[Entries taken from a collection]
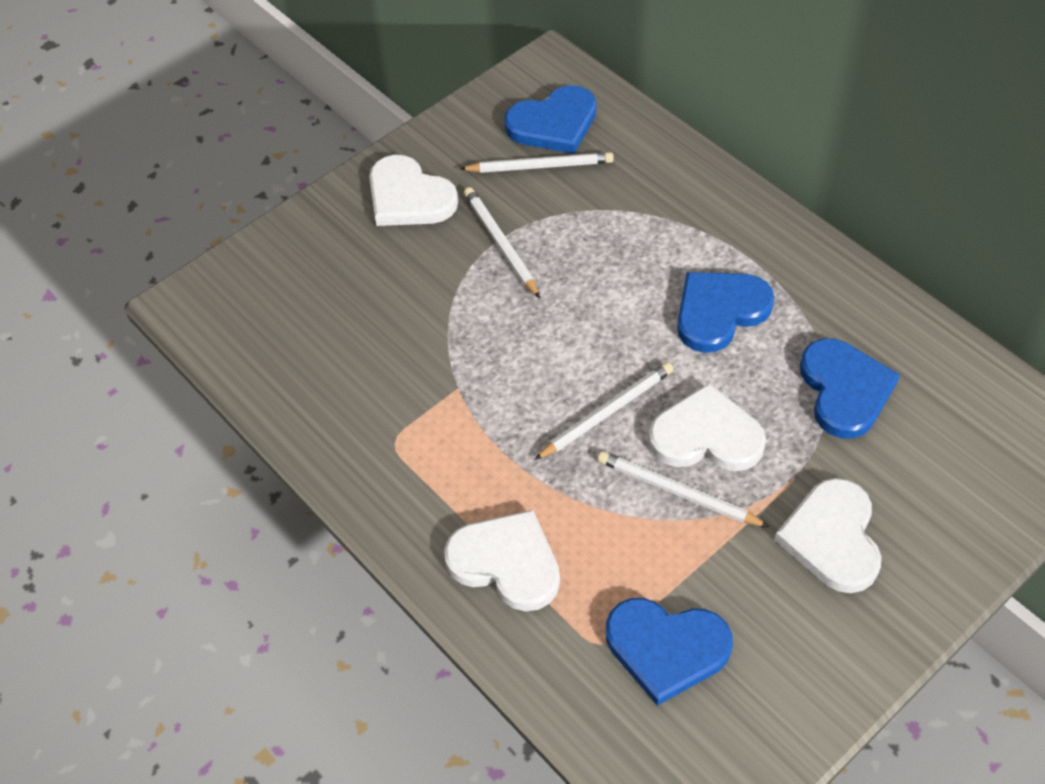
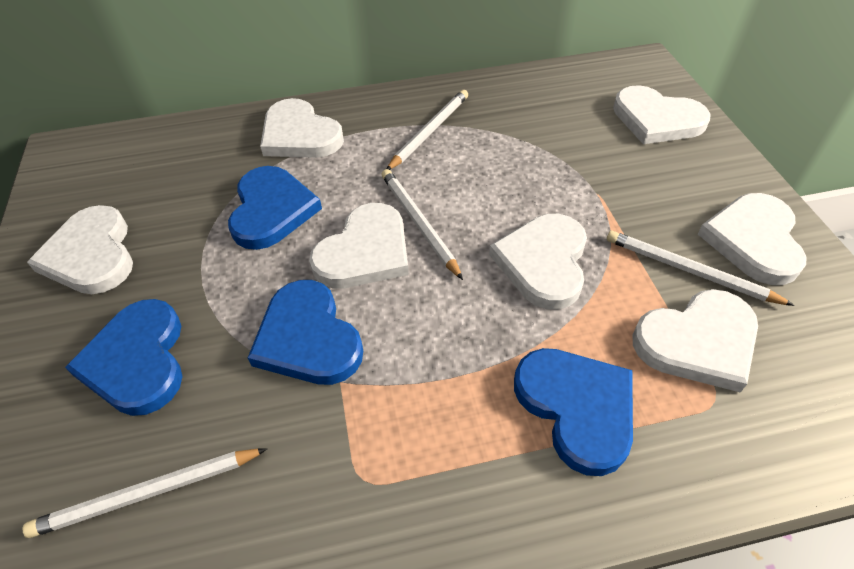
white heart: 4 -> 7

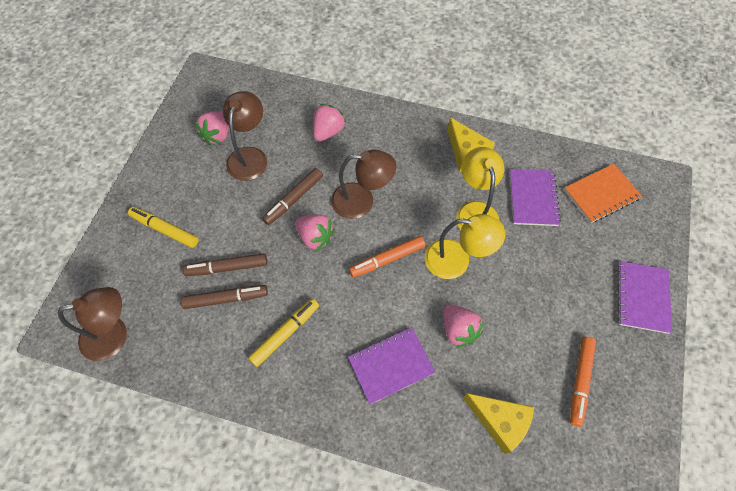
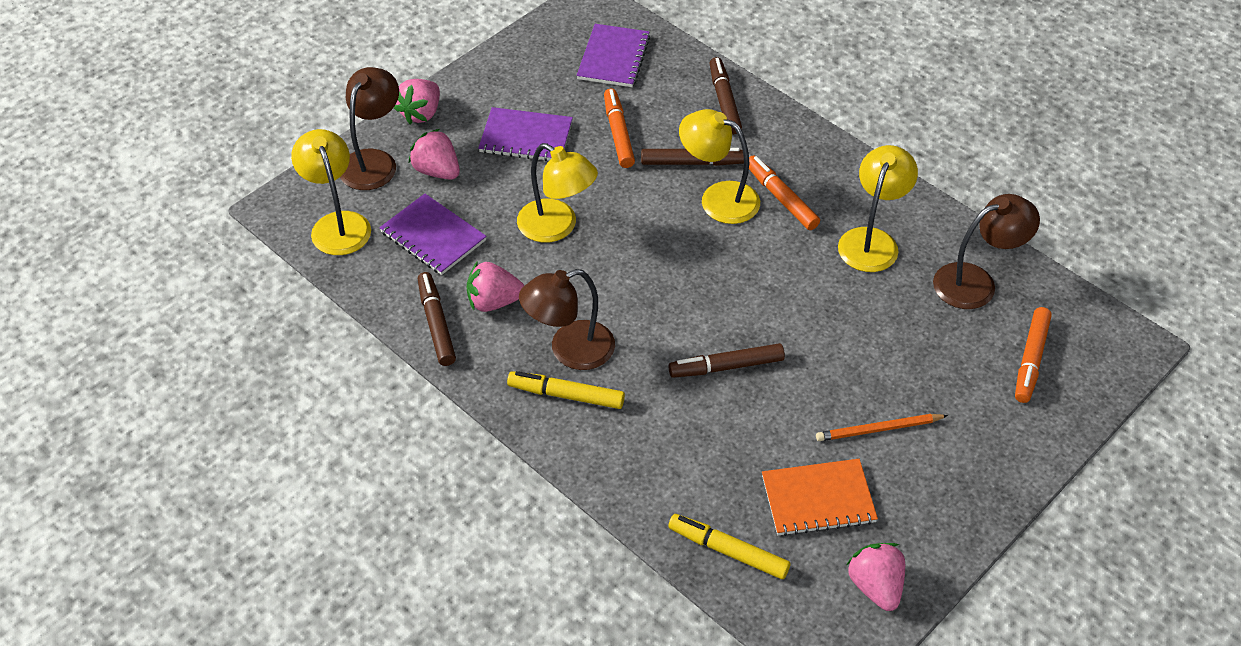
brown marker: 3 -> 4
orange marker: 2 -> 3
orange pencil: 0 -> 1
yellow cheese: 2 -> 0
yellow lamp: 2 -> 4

REQUIRED WORK.
Every record must be copied exactly, with images dropped from the result.

SOLUTION TO THE EXERCISE.
white heart: 4 -> 7

brown marker: 3 -> 4
orange marker: 2 -> 3
orange pencil: 0 -> 1
yellow cheese: 2 -> 0
yellow lamp: 2 -> 4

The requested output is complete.